[Task brief] Your output is to hold only the lines from the one showing "R5: 5.6k (AGND, IN2) -> 10k (AGND, IN2)" through the end of the listing, exactly, with every picture excluded.
........
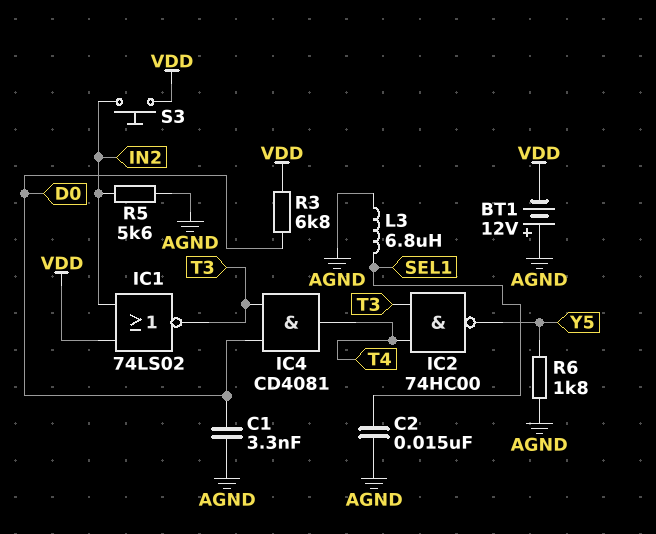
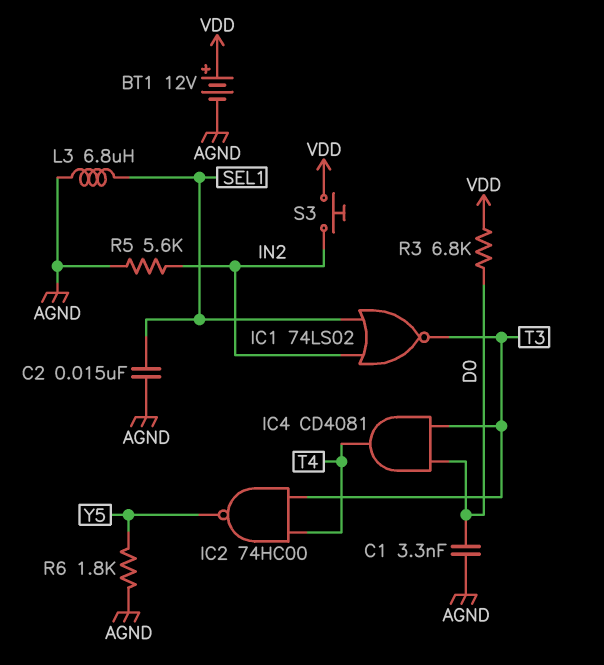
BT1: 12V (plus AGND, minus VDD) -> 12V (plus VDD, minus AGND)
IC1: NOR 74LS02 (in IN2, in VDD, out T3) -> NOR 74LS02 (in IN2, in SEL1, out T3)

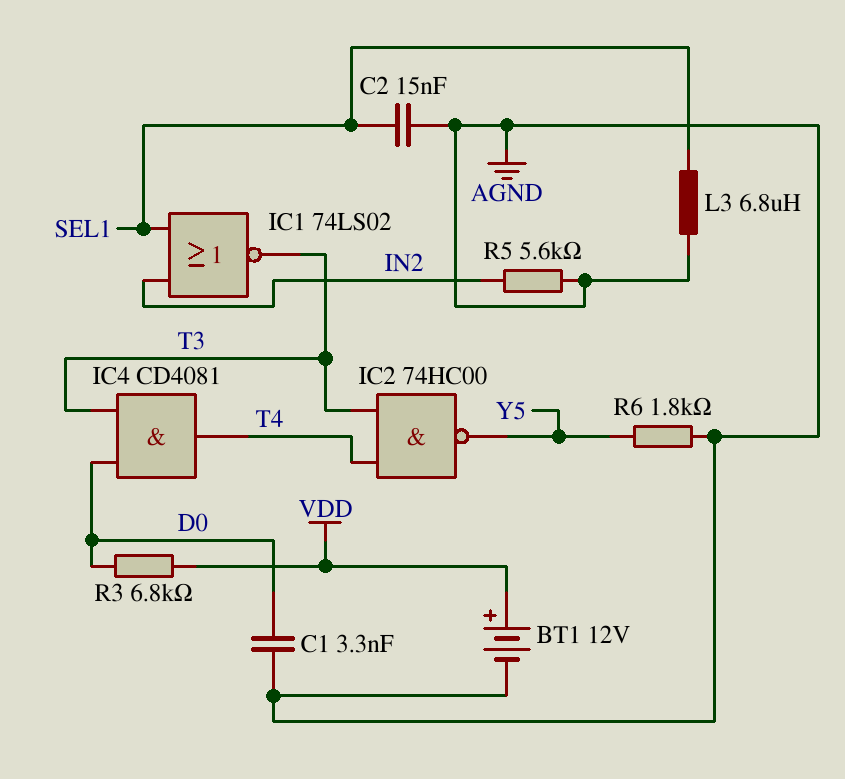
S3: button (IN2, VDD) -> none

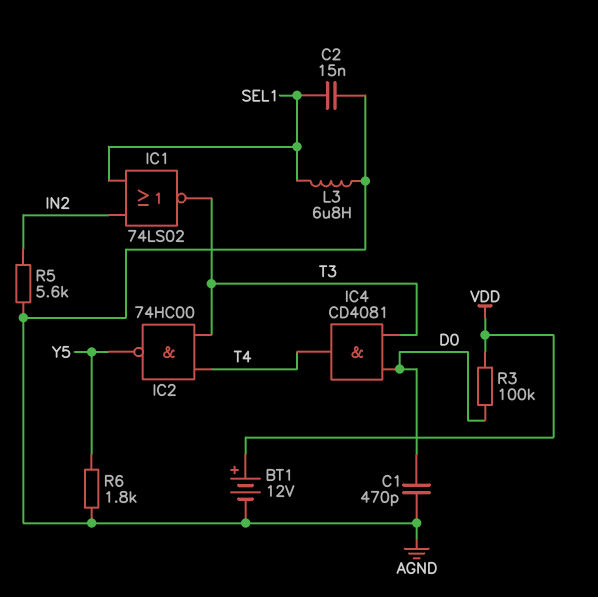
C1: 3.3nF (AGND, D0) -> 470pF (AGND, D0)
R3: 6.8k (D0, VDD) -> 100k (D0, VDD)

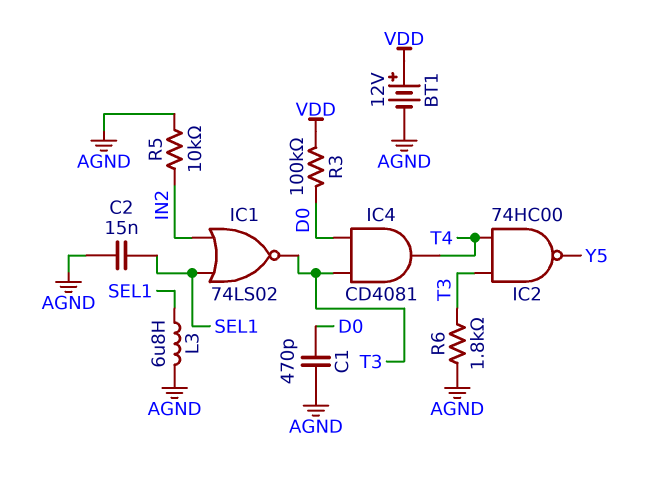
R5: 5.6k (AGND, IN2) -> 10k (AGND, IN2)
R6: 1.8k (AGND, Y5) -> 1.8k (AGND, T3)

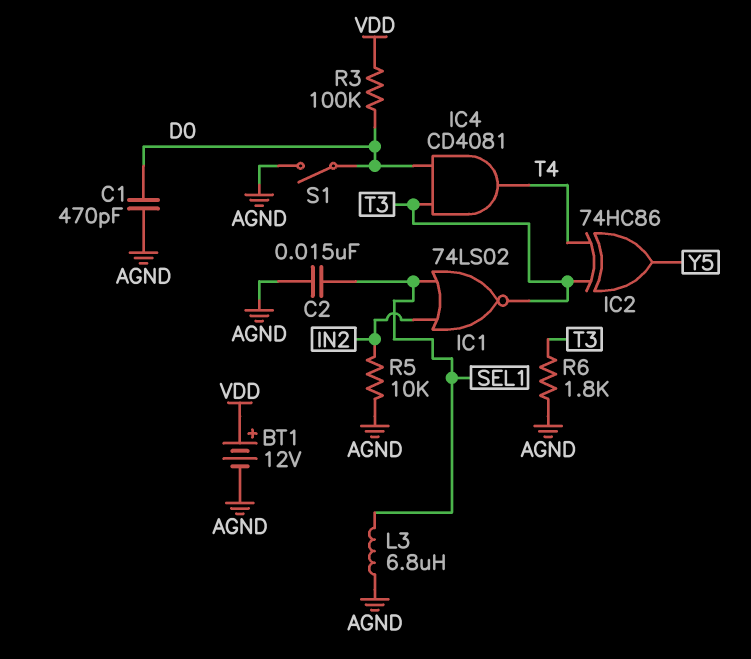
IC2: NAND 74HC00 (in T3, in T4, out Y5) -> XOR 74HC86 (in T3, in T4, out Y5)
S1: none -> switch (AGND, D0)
........
[Response box]
R5: 5.6k (AGND, IN2) -> 10k (AGND, IN2)
R6: 1.8k (AGND, Y5) -> 1.8k (AGND, T3)

IC2: NAND 74HC00 (in T3, in T4, out Y5) -> XOR 74HC86 (in T3, in T4, out Y5)
S1: none -> switch (AGND, D0)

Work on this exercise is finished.